## How to complete this task
Print all the data, keeping every line exactly as it is.

## Input records
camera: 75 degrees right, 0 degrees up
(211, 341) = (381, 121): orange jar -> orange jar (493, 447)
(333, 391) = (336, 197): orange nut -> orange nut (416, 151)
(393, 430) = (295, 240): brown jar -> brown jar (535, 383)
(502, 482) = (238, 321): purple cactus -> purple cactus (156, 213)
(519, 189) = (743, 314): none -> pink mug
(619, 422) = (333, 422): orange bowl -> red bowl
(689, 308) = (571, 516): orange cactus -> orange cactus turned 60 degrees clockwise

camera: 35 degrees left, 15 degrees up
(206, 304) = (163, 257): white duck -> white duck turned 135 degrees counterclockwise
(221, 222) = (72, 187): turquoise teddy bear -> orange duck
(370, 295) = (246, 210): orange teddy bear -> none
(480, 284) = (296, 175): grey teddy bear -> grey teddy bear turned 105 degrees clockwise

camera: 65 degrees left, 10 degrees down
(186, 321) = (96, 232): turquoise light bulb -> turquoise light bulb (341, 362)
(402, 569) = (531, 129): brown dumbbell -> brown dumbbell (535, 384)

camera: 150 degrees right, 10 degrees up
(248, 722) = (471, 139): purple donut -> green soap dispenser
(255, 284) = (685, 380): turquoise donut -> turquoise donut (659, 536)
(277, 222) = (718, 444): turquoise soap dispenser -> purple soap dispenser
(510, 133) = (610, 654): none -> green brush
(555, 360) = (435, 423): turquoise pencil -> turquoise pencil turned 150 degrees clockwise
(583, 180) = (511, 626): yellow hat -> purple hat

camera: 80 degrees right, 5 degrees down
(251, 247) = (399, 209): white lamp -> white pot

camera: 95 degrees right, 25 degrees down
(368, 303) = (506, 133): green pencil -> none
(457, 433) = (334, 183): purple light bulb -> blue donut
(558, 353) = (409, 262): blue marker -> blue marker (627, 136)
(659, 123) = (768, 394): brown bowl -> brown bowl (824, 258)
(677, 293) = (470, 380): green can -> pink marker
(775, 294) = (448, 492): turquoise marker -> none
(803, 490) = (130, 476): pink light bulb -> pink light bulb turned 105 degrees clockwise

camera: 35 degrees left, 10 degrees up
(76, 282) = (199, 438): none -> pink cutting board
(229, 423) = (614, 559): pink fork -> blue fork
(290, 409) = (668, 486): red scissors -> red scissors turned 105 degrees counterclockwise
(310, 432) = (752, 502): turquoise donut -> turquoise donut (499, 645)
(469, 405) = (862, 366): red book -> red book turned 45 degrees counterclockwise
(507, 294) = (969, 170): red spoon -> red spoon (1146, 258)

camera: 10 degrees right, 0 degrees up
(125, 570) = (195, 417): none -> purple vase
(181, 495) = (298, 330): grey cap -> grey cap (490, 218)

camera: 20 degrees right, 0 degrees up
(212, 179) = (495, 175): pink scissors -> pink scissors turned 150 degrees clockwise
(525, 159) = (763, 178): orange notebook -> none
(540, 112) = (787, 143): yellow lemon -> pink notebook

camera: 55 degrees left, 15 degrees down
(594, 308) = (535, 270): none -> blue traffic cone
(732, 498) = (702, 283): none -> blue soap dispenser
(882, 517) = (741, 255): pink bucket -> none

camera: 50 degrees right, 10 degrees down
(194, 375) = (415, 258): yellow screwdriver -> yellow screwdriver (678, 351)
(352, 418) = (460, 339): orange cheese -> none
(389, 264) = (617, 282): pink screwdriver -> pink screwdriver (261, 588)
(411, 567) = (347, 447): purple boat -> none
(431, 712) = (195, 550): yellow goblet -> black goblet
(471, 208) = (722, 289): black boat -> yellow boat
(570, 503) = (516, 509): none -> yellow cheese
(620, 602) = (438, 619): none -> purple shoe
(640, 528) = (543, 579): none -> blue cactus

## Written response
camera: 75 degrees right, 0 degrees up
(211, 341) = (381, 121): orange jar -> orange jar (493, 447)
(333, 391) = (336, 197): orange nut -> orange nut (416, 151)
(393, 430) = (295, 240): brown jar -> brown jar (535, 383)
(502, 482) = (238, 321): purple cactus -> purple cactus (156, 213)
(519, 189) = (743, 314): none -> pink mug
(619, 422) = (333, 422): orange bowl -> red bowl
(689, 308) = (571, 516): orange cactus -> orange cactus turned 60 degrees clockwise

camera: 35 degrees left, 15 degrees up
(206, 304) = (163, 257): white duck -> white duck turned 135 degrees counterclockwise
(221, 222) = (72, 187): turquoise teddy bear -> orange duck
(370, 295) = (246, 210): orange teddy bear -> none
(480, 284) = (296, 175): grey teddy bear -> grey teddy bear turned 105 degrees clockwise

camera: 65 degrees left, 10 degrees down
(186, 321) = (96, 232): turquoise light bulb -> turquoise light bulb (341, 362)
(402, 569) = (531, 129): brown dumbbell -> brown dumbbell (535, 384)

camera: 150 degrees right, 10 degrees up
(248, 722) = (471, 139): purple donut -> green soap dispenser
(255, 284) = (685, 380): turquoise donut -> turquoise donut (659, 536)
(277, 222) = (718, 444): turquoise soap dispenser -> purple soap dispenser
(510, 133) = (610, 654): none -> green brush
(555, 360) = (435, 423): turquoise pencil -> turquoise pencil turned 150 degrees clockwise
(583, 180) = (511, 626): yellow hat -> purple hat

camera: 80 degrees right, 5 degrees down
(251, 247) = (399, 209): white lamp -> white pot

camera: 95 degrees right, 25 degrees down
(368, 303) = (506, 133): green pencil -> none
(457, 433) = (334, 183): purple light bulb -> blue donut
(558, 353) = (409, 262): blue marker -> blue marker (627, 136)
(659, 123) = (768, 394): brown bowl -> brown bowl (824, 258)
(677, 293) = (470, 380): green can -> pink marker
(775, 294) = (448, 492): turquoise marker -> none
(803, 490) = (130, 476): pink light bulb -> pink light bulb turned 105 degrees clockwise

camera: 35 degrees left, 10 degrees up
(76, 282) = (199, 438): none -> pink cutting board
(229, 423) = (614, 559): pink fork -> blue fork
(290, 409) = (668, 486): red scissors -> red scissors turned 105 degrees counterclockwise
(310, 432) = (752, 502): turquoise donut -> turquoise donut (499, 645)
(469, 405) = (862, 366): red book -> red book turned 45 degrees counterclockwise
(507, 294) = (969, 170): red spoon -> red spoon (1146, 258)

camera: 10 degrees right, 0 degrees up
(125, 570) = (195, 417): none -> purple vase
(181, 495) = (298, 330): grey cap -> grey cap (490, 218)

camera: 20 degrees right, 0 degrees up
(212, 179) = (495, 175): pink scissors -> pink scissors turned 150 degrees clockwise
(525, 159) = (763, 178): orange notebook -> none
(540, 112) = (787, 143): yellow lemon -> pink notebook

camera: 55 degrees left, 15 degrees down
(594, 308) = (535, 270): none -> blue traffic cone
(732, 498) = (702, 283): none -> blue soap dispenser
(882, 517) = (741, 255): pink bucket -> none

camera: 50 degrees right, 10 degrees down
(194, 375) = (415, 258): yellow screwdriver -> yellow screwdriver (678, 351)
(352, 418) = (460, 339): orange cheese -> none
(389, 264) = (617, 282): pink screwdriver -> pink screwdriver (261, 588)
(411, 567) = (347, 447): purple boat -> none
(431, 712) = (195, 550): yellow goblet -> black goblet
(471, 208) = (722, 289): black boat -> yellow boat
(570, 503) = (516, 509): none -> yellow cheese
(620, 602) = (438, 619): none -> purple shoe
(640, 528) = (543, 579): none -> blue cactus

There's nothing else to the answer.